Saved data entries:
= = = =

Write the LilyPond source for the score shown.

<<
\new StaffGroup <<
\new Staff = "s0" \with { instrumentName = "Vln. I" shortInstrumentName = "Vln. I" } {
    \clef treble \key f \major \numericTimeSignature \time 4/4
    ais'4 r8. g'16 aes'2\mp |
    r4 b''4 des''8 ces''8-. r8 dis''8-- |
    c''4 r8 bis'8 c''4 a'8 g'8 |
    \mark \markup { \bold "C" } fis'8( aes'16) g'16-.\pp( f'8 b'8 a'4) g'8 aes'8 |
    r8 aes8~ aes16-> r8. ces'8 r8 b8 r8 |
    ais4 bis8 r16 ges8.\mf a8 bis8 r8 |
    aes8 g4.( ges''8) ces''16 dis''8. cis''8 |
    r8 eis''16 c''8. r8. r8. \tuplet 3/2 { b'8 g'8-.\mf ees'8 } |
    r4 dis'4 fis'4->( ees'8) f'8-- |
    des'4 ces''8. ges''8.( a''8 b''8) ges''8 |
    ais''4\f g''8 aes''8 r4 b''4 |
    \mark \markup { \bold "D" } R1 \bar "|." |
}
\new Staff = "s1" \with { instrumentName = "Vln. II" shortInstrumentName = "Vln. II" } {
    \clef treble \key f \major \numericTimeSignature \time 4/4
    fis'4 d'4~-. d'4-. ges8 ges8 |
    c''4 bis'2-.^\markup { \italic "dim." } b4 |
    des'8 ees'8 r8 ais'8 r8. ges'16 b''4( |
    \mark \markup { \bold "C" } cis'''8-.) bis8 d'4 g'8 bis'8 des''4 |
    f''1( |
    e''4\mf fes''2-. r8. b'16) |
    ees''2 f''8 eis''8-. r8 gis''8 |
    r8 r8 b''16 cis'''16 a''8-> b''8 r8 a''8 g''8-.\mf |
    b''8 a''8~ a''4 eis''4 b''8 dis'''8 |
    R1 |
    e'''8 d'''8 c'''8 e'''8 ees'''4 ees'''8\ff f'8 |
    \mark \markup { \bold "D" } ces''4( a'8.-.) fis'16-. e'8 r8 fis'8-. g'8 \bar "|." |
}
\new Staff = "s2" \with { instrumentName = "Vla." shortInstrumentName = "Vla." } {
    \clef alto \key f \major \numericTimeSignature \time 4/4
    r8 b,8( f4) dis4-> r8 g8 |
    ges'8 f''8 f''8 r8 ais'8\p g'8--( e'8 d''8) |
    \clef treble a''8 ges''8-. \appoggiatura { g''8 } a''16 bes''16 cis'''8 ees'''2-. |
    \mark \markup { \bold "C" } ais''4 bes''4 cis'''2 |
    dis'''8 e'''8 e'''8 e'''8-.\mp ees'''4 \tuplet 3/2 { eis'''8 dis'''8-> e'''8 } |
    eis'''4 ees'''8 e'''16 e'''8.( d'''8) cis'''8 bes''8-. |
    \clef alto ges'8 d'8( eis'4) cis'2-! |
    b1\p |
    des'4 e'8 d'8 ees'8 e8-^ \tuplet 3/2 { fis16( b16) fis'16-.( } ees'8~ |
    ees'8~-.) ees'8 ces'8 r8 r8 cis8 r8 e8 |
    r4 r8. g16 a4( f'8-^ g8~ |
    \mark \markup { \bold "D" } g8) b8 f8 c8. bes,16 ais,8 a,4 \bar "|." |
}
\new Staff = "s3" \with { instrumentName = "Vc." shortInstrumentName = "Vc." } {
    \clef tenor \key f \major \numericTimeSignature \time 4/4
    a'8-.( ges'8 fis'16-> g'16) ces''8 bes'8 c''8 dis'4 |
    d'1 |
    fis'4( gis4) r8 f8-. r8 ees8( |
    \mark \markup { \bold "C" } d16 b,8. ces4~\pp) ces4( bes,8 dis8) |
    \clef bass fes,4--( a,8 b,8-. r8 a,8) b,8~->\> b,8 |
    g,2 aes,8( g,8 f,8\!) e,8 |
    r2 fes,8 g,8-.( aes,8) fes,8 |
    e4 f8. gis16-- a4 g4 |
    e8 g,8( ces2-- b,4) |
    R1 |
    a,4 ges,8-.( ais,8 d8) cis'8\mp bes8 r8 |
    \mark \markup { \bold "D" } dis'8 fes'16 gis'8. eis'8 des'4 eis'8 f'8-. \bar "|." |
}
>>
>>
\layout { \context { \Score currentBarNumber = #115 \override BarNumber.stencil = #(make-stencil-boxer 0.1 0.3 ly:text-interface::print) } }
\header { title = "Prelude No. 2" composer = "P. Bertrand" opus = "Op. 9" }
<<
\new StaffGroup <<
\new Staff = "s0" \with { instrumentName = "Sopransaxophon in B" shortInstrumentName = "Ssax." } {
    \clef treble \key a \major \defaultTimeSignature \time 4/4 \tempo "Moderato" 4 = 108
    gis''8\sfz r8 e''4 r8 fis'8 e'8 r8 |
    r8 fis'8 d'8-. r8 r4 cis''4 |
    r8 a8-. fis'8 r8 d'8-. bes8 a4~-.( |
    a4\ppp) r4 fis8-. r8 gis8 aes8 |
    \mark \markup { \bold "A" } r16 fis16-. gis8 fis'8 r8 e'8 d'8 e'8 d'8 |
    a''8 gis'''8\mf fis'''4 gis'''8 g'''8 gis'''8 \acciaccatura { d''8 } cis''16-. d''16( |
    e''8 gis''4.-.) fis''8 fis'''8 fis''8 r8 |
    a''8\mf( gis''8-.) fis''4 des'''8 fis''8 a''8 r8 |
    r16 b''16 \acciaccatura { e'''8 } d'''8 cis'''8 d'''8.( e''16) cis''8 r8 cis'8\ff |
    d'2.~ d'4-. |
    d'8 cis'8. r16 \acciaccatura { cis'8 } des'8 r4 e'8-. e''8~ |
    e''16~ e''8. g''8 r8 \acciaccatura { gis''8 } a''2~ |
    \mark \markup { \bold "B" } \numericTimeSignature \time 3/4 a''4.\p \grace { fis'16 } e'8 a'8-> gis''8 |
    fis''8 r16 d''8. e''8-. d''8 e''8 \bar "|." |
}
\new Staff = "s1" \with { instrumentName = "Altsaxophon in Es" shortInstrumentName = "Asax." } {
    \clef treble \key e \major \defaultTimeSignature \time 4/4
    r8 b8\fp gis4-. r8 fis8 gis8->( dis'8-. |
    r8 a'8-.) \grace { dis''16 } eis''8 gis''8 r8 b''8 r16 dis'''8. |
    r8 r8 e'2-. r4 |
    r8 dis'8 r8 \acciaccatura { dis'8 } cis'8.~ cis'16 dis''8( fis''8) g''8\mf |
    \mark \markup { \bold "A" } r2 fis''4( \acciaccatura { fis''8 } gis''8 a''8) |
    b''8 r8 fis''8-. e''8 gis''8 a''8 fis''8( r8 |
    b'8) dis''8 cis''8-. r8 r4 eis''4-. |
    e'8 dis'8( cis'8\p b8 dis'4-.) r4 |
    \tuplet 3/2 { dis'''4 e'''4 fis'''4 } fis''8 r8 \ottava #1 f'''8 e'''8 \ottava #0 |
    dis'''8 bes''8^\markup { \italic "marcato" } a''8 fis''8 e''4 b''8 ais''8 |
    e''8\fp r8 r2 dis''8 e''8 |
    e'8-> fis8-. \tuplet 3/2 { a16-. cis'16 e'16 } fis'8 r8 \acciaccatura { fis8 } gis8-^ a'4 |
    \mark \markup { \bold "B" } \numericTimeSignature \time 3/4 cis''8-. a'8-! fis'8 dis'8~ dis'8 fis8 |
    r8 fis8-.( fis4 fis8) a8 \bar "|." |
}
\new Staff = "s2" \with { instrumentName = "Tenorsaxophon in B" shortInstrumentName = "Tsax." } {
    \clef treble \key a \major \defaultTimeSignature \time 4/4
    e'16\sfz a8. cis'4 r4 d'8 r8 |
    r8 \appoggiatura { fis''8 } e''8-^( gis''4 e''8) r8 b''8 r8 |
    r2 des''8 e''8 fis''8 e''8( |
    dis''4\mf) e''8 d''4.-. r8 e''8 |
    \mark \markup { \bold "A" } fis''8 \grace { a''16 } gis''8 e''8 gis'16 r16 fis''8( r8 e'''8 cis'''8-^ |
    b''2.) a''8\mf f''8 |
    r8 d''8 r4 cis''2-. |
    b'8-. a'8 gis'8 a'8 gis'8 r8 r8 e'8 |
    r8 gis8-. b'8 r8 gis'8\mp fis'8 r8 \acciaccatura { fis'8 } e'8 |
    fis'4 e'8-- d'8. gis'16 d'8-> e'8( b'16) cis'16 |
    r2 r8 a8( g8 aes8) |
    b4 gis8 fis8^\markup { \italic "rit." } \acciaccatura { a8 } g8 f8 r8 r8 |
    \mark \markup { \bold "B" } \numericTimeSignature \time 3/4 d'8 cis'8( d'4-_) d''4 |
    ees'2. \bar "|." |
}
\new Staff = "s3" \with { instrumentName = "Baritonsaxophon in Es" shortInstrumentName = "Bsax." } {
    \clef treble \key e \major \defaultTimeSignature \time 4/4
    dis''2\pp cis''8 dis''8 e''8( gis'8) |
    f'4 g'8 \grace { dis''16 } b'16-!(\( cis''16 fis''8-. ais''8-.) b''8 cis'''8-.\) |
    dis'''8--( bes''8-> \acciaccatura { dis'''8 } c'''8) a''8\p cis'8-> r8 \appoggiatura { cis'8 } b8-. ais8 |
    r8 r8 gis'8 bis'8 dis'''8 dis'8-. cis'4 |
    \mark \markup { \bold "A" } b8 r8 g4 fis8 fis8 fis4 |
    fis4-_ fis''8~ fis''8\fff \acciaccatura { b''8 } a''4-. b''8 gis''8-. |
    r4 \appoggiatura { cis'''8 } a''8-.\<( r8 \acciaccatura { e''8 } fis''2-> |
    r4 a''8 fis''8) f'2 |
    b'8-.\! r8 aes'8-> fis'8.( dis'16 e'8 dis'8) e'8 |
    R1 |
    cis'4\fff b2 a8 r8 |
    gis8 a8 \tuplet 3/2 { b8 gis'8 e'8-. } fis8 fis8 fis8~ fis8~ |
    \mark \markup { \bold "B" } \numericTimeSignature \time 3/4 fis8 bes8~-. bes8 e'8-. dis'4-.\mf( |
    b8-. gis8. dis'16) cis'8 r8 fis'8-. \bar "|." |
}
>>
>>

= = = =

▶ **Task**
Show every line in the sheet music data entries above that contains the string "alto".

▶ **Solution to the problem**
    \clef alto \key f \major \numericTimeSignature \time 4/4
    \clef alto ges'8 d'8( eis'4) cis'2-! |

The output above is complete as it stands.